START DATA FOR THE TASK
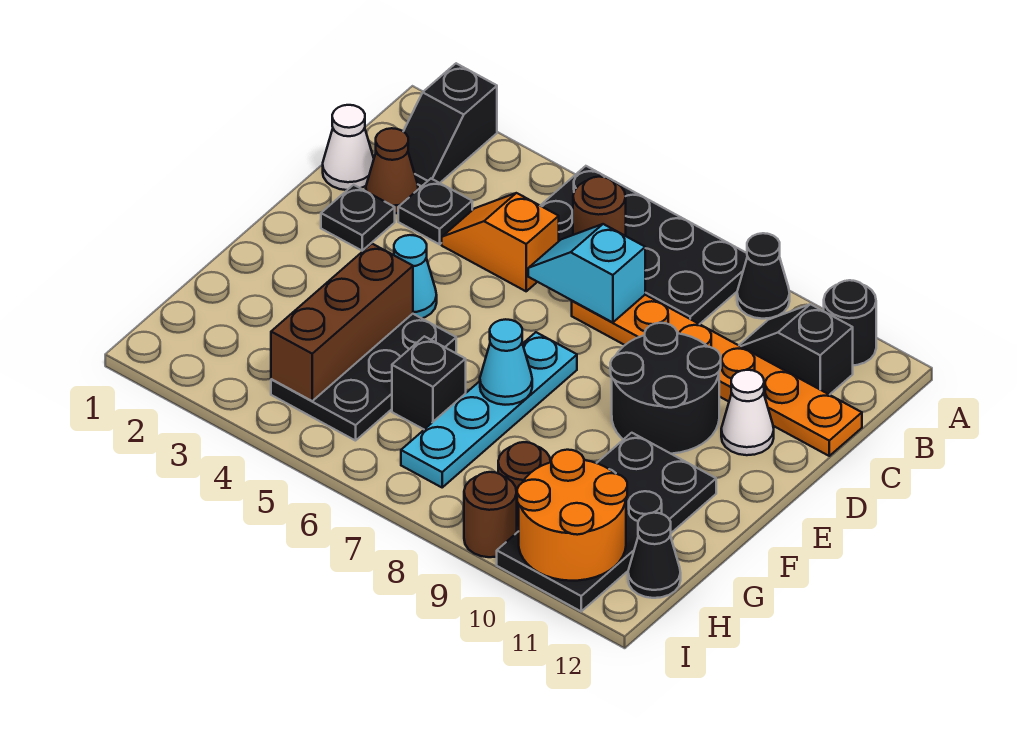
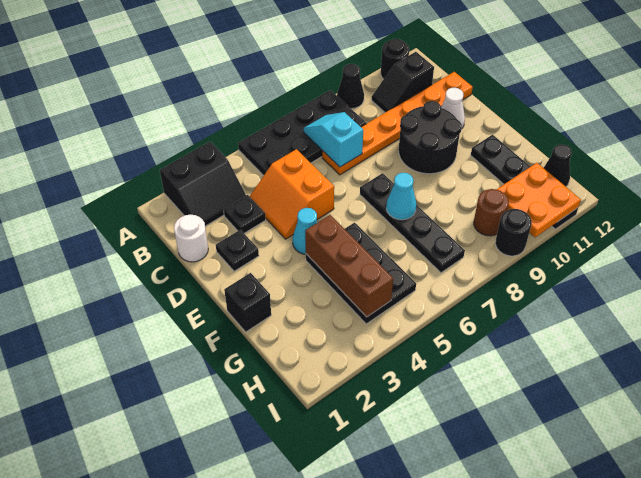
black slope A2:B2 level 1 top A -> black slope A2:B3 level 1 top A
brown round brick B6 level 2 -> none
white cone C1 level 1 -> white round brick C1 level 1
brown cone C2 level 1 -> none
orange slope C4:C5 level 1 top 5 -> orange slope C4:D5 level 1 top 5
cyan slope C6:C7 level 2 top 7 -> cyan slope B7:C7 level 2 top C
cyan plate E7:H7 level 1 -> black plate E7:H7 level 1
black plate F10:I11 level 1 -> black plate F11:I11 level 1
black brick G6 level 1 -> black brick F1 level 1
orange round brick H10:I11 level 2 -> orange plate H10:I11 level 2
brown round brick I9 level 1 -> black round brick I9 level 1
END DATA FOR THE TASK
WHAT NEEDS TO BE DONE:
For this exercise, find all lines in the records containing the word "slope" and copy them.

ANSWER TO THE EXERCISE:
black slope A2:B2 level 1 top A -> black slope A2:B3 level 1 top A
orange slope C4:C5 level 1 top 5 -> orange slope C4:D5 level 1 top 5
cyan slope C6:C7 level 2 top 7 -> cyan slope B7:C7 level 2 top C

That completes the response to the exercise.